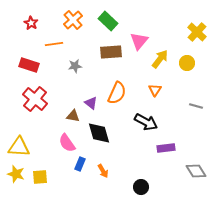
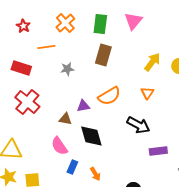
green rectangle: (108, 21) -> (100, 24), turned 54
pink triangle: (139, 41) -> (133, 21), moved
brown rectangle: (111, 52) -> (103, 55), turned -70
orange semicircle: (117, 93) -> (109, 96), turned 35
purple triangle: (91, 103) -> (83, 106), turned -48

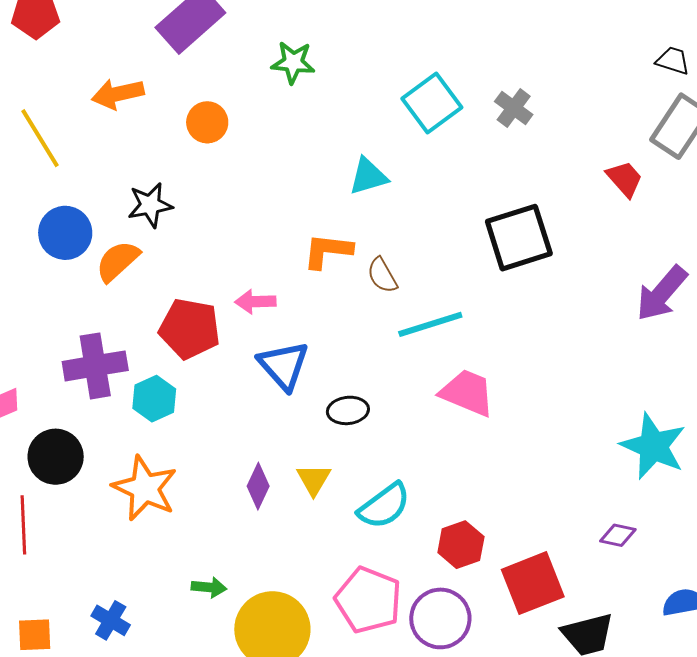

◇ ◇ ◇

> [Problem to solve]: From the line containing "orange semicircle: (117, 93)" to the last line of the material, every line is to be reproduced exactly. No picture belongs in the copy.

> [Exercise answer]:
orange semicircle: (117, 93) -> (109, 96), turned 35
purple triangle: (91, 103) -> (83, 106), turned -48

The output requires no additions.